* [Modification records]:
__________________________________________________

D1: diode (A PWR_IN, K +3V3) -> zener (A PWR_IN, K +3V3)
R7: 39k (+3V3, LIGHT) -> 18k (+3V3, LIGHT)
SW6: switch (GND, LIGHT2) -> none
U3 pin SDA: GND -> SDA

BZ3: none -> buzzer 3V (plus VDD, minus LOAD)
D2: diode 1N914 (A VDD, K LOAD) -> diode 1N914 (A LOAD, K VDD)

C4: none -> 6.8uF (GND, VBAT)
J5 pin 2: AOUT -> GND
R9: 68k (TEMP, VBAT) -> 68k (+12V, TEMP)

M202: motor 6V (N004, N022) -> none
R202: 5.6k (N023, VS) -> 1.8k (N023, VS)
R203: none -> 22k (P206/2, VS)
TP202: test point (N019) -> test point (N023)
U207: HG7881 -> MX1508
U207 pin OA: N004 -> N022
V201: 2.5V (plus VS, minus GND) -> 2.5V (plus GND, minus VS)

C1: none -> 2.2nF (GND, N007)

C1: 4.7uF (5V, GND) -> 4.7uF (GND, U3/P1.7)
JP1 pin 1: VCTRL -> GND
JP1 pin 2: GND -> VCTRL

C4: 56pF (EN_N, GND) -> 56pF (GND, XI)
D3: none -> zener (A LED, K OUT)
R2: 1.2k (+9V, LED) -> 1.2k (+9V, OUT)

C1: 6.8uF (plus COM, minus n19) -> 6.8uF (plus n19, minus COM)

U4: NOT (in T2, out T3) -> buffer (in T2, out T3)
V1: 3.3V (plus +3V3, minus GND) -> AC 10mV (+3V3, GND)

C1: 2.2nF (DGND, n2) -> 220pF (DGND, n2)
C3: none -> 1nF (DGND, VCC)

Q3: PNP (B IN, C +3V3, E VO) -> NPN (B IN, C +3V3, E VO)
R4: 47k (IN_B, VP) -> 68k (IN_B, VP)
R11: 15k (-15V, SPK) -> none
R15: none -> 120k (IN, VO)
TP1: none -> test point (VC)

__________________________________________________

* [INSTRUCTIONS FOR THE TASK]: Word for word, repeat the records above.

* [ANSWER TO THIS TASK]:
D1: diode (A PWR_IN, K +3V3) -> zener (A PWR_IN, K +3V3)
R7: 39k (+3V3, LIGHT) -> 18k (+3V3, LIGHT)
SW6: switch (GND, LIGHT2) -> none
U3 pin SDA: GND -> SDA

BZ3: none -> buzzer 3V (plus VDD, minus LOAD)
D2: diode 1N914 (A VDD, K LOAD) -> diode 1N914 (A LOAD, K VDD)

C4: none -> 6.8uF (GND, VBAT)
J5 pin 2: AOUT -> GND
R9: 68k (TEMP, VBAT) -> 68k (+12V, TEMP)

M202: motor 6V (N004, N022) -> none
R202: 5.6k (N023, VS) -> 1.8k (N023, VS)
R203: none -> 22k (P206/2, VS)
TP202: test point (N019) -> test point (N023)
U207: HG7881 -> MX1508
U207 pin OA: N004 -> N022
V201: 2.5V (plus VS, minus GND) -> 2.5V (plus GND, minus VS)

C1: none -> 2.2nF (GND, N007)

C1: 4.7uF (5V, GND) -> 4.7uF (GND, U3/P1.7)
JP1 pin 1: VCTRL -> GND
JP1 pin 2: GND -> VCTRL

C4: 56pF (EN_N, GND) -> 56pF (GND, XI)
D3: none -> zener (A LED, K OUT)
R2: 1.2k (+9V, LED) -> 1.2k (+9V, OUT)

C1: 6.8uF (plus COM, minus n19) -> 6.8uF (plus n19, minus COM)

U4: NOT (in T2, out T3) -> buffer (in T2, out T3)
V1: 3.3V (plus +3V3, minus GND) -> AC 10mV (+3V3, GND)

C1: 2.2nF (DGND, n2) -> 220pF (DGND, n2)
C3: none -> 1nF (DGND, VCC)

Q3: PNP (B IN, C +3V3, E VO) -> NPN (B IN, C +3V3, E VO)
R4: 47k (IN_B, VP) -> 68k (IN_B, VP)
R11: 15k (-15V, SPK) -> none
R15: none -> 120k (IN, VO)
TP1: none -> test point (VC)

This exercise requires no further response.